Assigned task:
Line by line, copy the entries exactly, excluding the pictures.
(Excerpted data begins)
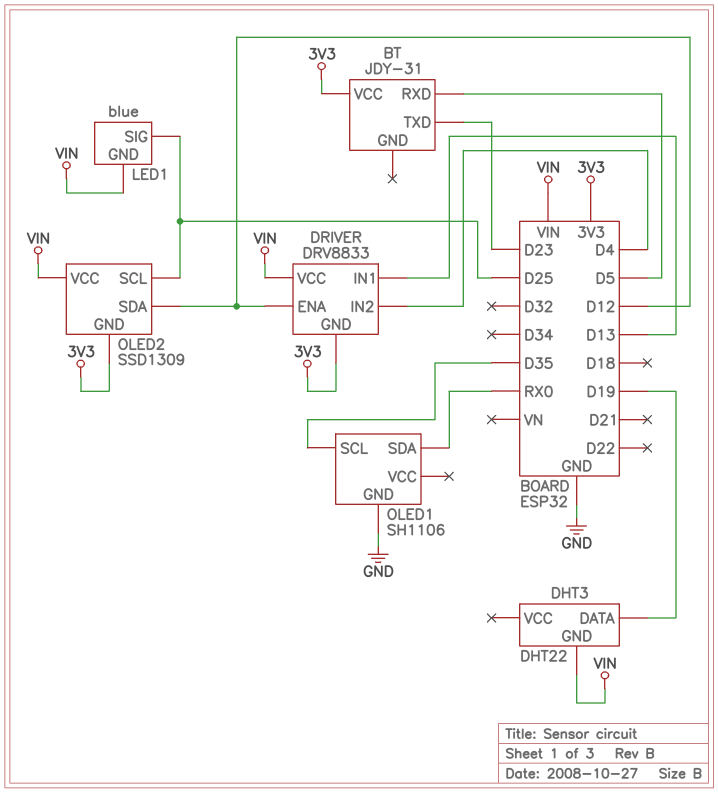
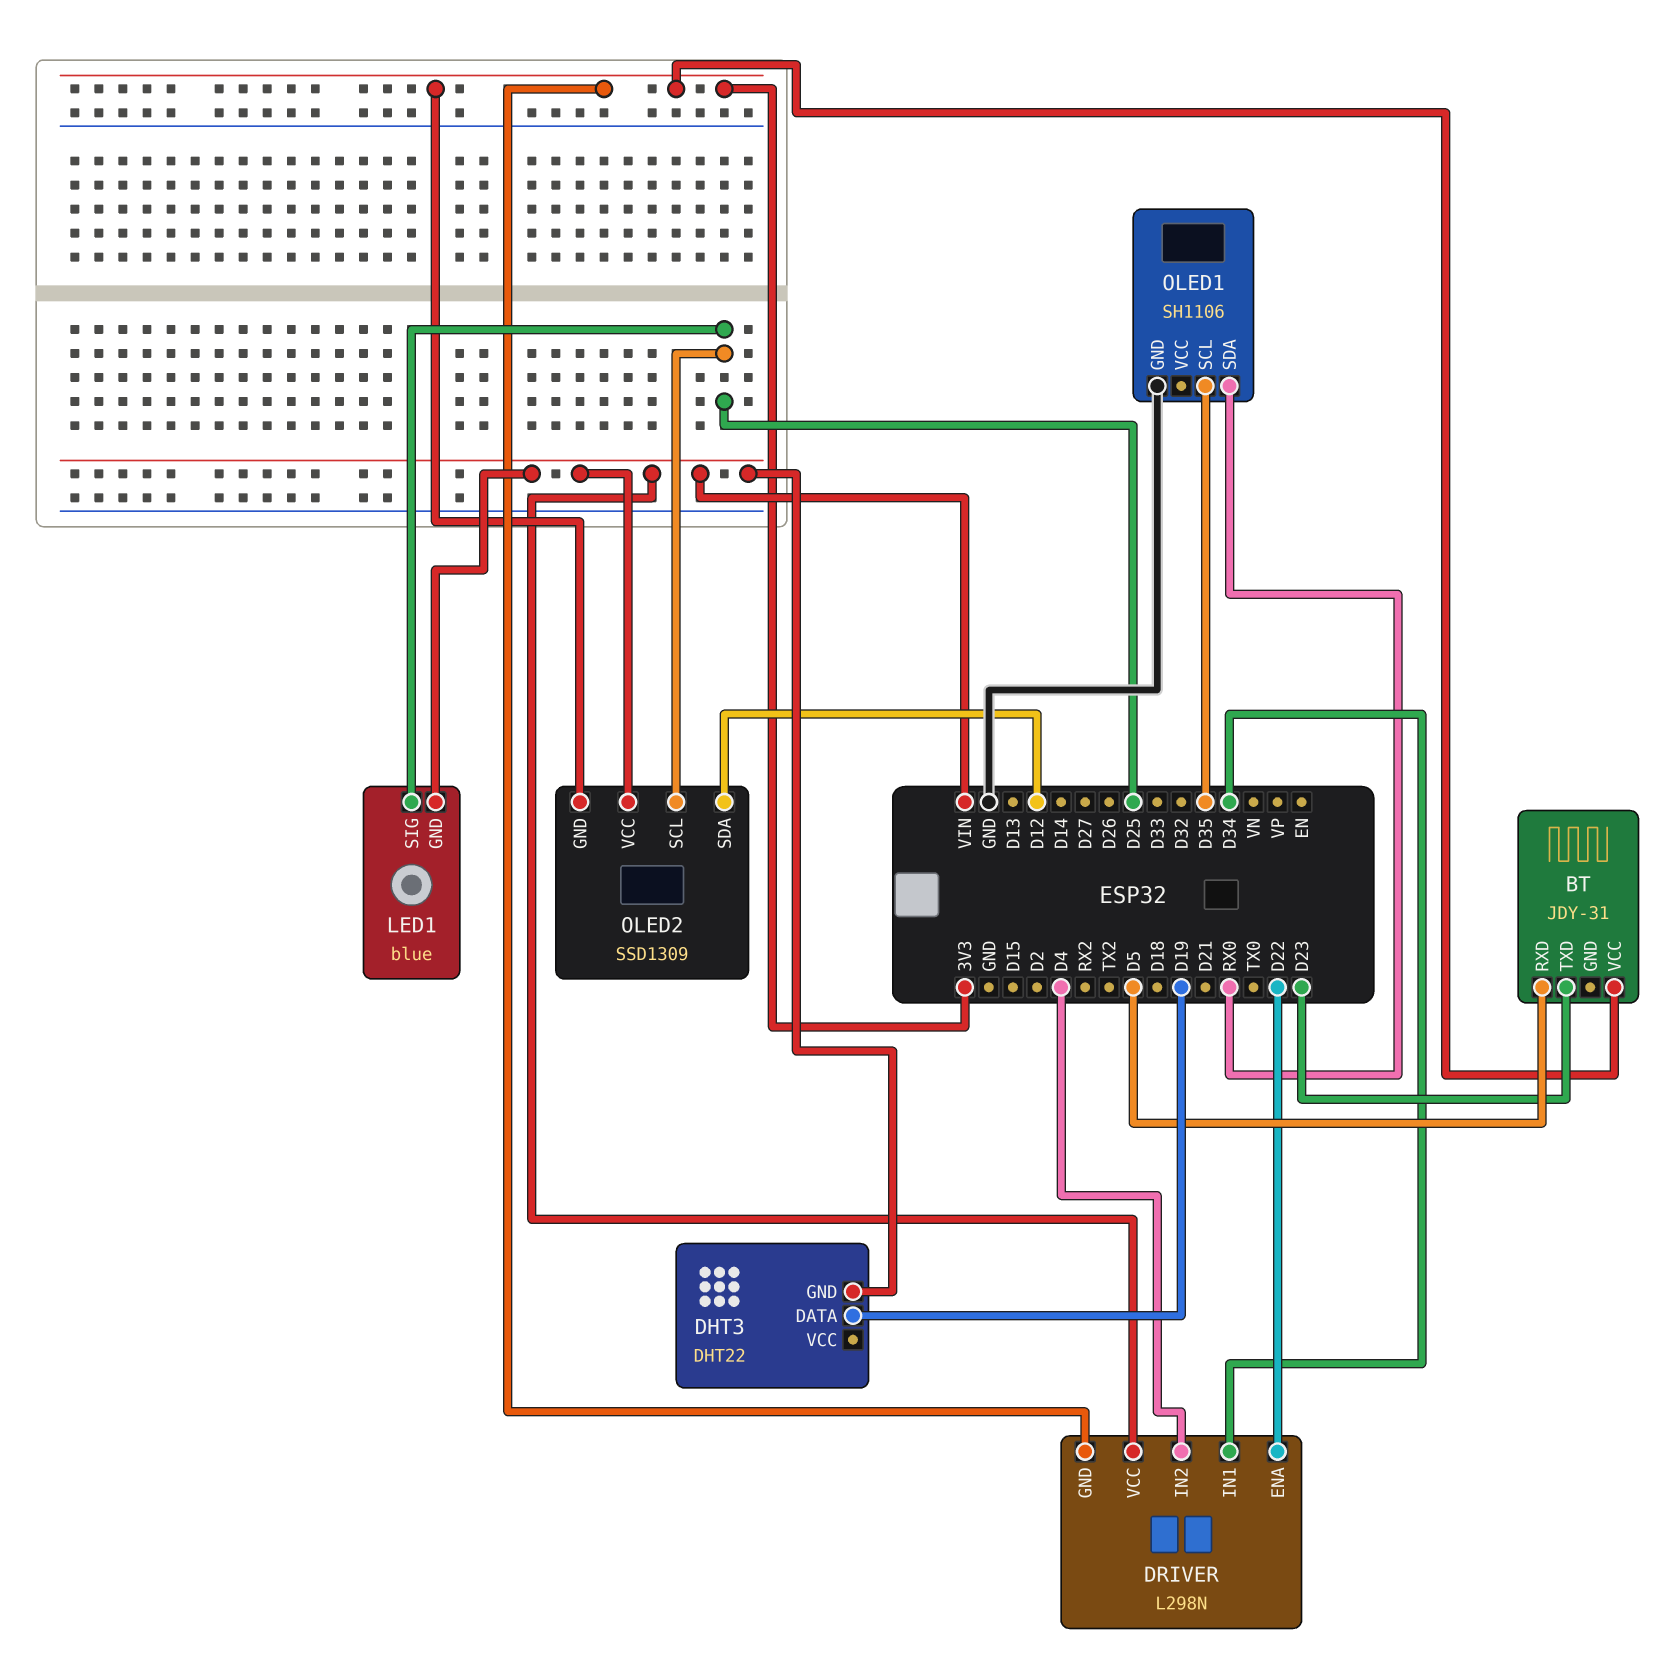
DRIVER: DRV8833 -> L298N
DRIVER pin ENA: D12 -> D22
DRIVER pin IN1: D13 -> D34

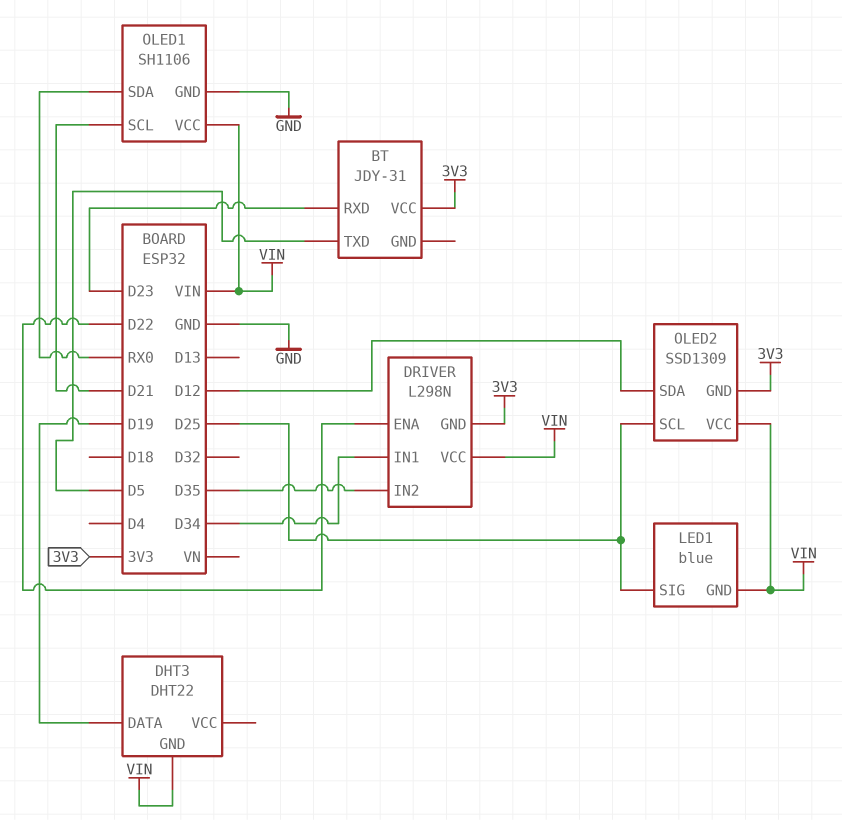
BT pin RXD: D5 -> D23
BT pin TXD: D23 -> D5
DRIVER pin IN2: D4 -> D35
OLED1 pin SCL: D35 -> D21
OLED1 pin VCC: none -> VIN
(Excerpted data ends)
Solution for this task:
DRIVER: DRV8833 -> L298N
DRIVER pin ENA: D12 -> D22
DRIVER pin IN1: D13 -> D34

BT pin RXD: D5 -> D23
BT pin TXD: D23 -> D5
DRIVER pin IN2: D4 -> D35
OLED1 pin SCL: D35 -> D21
OLED1 pin VCC: none -> VIN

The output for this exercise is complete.